Using the data that follows, say how many lines contain the word "nasukose", giving the number by itself.

BEGIN

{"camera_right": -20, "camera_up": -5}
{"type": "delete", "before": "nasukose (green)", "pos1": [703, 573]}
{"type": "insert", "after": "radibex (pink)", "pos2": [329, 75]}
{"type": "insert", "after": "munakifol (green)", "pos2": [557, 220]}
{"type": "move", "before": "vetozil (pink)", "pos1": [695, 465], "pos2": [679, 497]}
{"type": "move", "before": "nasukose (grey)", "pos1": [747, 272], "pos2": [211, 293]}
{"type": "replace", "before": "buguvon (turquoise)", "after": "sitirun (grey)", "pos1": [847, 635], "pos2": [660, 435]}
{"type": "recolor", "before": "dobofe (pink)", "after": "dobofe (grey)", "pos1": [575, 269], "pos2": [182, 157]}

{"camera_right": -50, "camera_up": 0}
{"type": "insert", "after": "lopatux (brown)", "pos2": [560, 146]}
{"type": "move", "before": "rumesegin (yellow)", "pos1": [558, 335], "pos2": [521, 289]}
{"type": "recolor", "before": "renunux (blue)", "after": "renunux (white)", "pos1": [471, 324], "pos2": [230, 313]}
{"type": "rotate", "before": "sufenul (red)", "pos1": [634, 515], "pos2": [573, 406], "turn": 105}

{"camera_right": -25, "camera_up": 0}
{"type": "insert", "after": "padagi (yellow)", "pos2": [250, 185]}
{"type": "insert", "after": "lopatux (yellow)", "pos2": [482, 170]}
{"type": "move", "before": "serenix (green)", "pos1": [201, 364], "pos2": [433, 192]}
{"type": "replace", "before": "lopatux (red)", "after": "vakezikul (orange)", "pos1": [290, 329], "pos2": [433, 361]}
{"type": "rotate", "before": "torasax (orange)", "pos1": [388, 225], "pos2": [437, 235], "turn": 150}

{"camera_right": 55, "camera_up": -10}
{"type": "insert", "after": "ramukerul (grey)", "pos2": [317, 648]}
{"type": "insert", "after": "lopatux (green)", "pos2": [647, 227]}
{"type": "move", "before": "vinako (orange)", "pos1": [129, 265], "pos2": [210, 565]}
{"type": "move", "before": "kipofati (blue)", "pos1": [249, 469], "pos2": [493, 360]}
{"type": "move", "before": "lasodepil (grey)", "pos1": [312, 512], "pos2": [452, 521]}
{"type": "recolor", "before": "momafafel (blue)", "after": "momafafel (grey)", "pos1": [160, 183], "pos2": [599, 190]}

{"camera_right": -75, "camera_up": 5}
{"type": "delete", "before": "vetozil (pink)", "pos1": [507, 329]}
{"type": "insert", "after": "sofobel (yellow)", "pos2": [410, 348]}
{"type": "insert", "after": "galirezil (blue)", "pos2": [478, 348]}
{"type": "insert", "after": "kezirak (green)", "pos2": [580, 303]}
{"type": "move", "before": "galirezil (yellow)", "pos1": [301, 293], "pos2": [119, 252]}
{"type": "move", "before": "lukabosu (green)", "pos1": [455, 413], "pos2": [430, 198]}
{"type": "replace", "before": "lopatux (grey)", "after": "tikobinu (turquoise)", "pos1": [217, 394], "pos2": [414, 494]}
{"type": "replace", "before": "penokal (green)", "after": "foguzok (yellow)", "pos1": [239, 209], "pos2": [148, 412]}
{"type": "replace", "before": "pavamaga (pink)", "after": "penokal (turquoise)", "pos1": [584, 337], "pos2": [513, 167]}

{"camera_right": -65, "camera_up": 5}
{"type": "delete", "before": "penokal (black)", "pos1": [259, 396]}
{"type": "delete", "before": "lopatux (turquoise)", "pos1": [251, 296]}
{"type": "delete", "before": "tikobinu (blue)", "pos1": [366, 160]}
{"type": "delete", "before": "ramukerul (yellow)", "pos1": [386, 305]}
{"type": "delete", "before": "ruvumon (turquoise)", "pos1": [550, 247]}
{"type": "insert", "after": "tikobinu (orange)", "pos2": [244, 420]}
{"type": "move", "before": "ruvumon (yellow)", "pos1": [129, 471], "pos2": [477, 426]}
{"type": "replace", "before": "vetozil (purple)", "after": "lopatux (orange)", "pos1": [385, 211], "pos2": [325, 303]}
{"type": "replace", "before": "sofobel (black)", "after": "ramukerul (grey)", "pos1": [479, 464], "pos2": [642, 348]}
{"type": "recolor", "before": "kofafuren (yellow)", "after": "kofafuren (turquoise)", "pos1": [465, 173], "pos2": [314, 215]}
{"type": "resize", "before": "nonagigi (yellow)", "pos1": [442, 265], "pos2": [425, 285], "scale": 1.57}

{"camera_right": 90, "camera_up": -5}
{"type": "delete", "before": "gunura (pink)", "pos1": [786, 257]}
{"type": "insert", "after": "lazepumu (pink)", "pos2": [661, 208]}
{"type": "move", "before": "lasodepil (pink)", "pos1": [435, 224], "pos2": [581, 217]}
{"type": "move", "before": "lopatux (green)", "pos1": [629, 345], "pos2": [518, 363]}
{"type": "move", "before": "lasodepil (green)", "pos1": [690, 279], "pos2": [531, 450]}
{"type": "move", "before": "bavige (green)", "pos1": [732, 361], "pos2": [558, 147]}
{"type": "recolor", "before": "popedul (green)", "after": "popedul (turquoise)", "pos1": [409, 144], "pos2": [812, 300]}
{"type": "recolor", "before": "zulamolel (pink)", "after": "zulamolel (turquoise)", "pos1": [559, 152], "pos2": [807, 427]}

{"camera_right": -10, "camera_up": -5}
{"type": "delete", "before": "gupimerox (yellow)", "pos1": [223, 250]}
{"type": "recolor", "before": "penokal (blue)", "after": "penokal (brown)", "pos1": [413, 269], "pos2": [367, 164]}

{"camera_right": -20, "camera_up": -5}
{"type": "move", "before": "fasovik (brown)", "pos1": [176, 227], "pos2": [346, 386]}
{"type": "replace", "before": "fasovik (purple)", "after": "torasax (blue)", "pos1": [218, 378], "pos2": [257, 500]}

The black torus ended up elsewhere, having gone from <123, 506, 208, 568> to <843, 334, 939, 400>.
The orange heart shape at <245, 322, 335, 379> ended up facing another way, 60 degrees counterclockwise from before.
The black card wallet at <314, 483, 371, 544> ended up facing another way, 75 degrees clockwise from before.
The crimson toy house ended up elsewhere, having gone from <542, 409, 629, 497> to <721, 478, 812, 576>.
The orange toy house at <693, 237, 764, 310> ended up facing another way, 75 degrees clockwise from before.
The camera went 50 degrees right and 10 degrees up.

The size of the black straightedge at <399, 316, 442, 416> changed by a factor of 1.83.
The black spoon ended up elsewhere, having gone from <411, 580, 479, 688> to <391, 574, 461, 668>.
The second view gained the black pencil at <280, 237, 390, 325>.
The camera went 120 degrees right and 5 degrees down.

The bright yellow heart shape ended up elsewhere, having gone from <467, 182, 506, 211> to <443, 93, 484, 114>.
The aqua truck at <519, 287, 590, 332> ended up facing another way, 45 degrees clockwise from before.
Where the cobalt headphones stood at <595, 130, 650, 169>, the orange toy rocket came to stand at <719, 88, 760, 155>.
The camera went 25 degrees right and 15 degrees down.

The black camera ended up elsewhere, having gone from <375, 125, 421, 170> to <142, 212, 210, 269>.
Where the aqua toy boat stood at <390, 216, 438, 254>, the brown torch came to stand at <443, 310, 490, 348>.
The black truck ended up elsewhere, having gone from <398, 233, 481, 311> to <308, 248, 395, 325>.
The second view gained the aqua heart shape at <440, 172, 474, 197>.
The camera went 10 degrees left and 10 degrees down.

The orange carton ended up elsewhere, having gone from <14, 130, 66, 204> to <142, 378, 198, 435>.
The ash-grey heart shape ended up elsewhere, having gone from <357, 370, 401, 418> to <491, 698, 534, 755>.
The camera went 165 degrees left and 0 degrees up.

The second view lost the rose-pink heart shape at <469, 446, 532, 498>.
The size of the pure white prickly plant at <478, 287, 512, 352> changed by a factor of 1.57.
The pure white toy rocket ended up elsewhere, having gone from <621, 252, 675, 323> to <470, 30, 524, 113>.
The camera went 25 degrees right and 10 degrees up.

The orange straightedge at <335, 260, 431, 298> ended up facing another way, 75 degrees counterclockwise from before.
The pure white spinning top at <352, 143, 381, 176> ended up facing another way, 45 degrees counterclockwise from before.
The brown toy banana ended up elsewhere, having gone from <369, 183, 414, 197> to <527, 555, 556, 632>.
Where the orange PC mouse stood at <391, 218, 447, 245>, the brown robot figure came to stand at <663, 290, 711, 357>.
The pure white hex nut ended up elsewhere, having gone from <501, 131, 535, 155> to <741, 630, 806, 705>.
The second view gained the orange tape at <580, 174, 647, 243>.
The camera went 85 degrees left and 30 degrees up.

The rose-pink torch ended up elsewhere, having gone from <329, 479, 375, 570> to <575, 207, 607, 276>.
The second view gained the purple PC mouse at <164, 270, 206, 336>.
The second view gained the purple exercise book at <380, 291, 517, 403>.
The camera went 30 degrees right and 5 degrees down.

END

** Response to the exercise **
2